/---

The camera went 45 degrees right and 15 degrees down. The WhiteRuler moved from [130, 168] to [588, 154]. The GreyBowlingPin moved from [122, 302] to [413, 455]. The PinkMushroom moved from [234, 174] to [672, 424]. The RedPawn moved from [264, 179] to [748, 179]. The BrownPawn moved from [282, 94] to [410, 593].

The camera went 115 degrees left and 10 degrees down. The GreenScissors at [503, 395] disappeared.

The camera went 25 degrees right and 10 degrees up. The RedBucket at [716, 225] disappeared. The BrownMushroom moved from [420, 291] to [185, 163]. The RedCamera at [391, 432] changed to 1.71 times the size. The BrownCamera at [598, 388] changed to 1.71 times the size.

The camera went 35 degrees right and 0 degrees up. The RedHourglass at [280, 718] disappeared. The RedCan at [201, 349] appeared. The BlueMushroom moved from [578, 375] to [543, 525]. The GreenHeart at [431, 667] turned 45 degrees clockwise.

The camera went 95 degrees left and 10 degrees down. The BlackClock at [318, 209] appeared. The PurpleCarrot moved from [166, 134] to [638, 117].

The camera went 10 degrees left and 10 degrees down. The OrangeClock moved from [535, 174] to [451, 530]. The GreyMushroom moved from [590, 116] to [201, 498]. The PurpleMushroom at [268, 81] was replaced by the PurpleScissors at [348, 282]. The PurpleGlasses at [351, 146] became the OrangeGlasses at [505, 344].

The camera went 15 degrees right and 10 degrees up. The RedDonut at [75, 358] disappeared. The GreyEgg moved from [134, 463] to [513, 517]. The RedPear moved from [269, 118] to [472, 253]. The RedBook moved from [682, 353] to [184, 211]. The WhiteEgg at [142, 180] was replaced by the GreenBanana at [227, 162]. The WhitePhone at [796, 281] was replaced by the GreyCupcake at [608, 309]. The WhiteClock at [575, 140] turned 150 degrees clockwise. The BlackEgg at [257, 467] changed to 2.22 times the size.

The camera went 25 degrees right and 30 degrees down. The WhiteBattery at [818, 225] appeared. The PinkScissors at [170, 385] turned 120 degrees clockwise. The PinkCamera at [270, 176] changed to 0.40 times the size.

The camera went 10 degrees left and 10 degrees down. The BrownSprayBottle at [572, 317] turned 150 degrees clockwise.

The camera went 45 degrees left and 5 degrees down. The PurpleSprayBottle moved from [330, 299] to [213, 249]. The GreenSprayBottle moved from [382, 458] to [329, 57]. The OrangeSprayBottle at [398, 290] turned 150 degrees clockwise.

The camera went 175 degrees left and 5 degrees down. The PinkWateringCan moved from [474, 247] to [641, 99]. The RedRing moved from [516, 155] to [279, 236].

\---

Activity
Every entry should be retyped exactly as shown.

Answer
The camera went 45 degrees right and 15 degrees down. The WhiteRuler moved from [130, 168] to [588, 154]. The GreyBowlingPin moved from [122, 302] to [413, 455]. The PinkMushroom moved from [234, 174] to [672, 424]. The RedPawn moved from [264, 179] to [748, 179]. The BrownPawn moved from [282, 94] to [410, 593].

The camera went 115 degrees left and 10 degrees down. The GreenScissors at [503, 395] disappeared.

The camera went 25 degrees right and 10 degrees up. The RedBucket at [716, 225] disappeared. The BrownMushroom moved from [420, 291] to [185, 163]. The RedCamera at [391, 432] changed to 1.71 times the size. The BrownCamera at [598, 388] changed to 1.71 times the size.

The camera went 35 degrees right and 0 degrees up. The RedHourglass at [280, 718] disappeared. The RedCan at [201, 349] appeared. The BlueMushroom moved from [578, 375] to [543, 525]. The GreenHeart at [431, 667] turned 45 degrees clockwise.

The camera went 95 degrees left and 10 degrees down. The BlackClock at [318, 209] appeared. The PurpleCarrot moved from [166, 134] to [638, 117].

The camera went 10 degrees left and 10 degrees down. The OrangeClock moved from [535, 174] to [451, 530]. The GreyMushroom moved from [590, 116] to [201, 498]. The PurpleMushroom at [268, 81] was replaced by the PurpleScissors at [348, 282]. The PurpleGlasses at [351, 146] became the OrangeGlasses at [505, 344].

The camera went 15 degrees right and 10 degrees up. The RedDonut at [75, 358] disappeared. The GreyEgg moved from [134, 463] to [513, 517]. The RedPear moved from [269, 118] to [472, 253]. The RedBook moved from [682, 353] to [184, 211]. The WhiteEgg at [142, 180] was replaced by the GreenBanana at [227, 162]. The WhitePhone at [796, 281] was replaced by the GreyCupcake at [608, 309]. The WhiteClock at [575, 140] turned 150 degrees clockwise. The BlackEgg at [257, 467] changed to 2.22 times the size.

The camera went 25 degrees right and 30 degrees down. The WhiteBattery at [818, 225] appeared. The PinkScissors at [170, 385] turned 120 degrees clockwise. The PinkCamera at [270, 176] changed to 0.40 times the size.

The camera went 10 degrees left and 10 degrees down. The BrownSprayBottle at [572, 317] turned 150 degrees clockwise.

The camera went 45 degrees left and 5 degrees down. The PurpleSprayBottle moved from [330, 299] to [213, 249]. The GreenSprayBottle moved from [382, 458] to [329, 57]. The OrangeSprayBottle at [398, 290] turned 150 degrees clockwise.

The camera went 175 degrees left and 5 degrees down. The PinkWateringCan moved from [474, 247] to [641, 99]. The RedRing moved from [516, 155] to [279, 236].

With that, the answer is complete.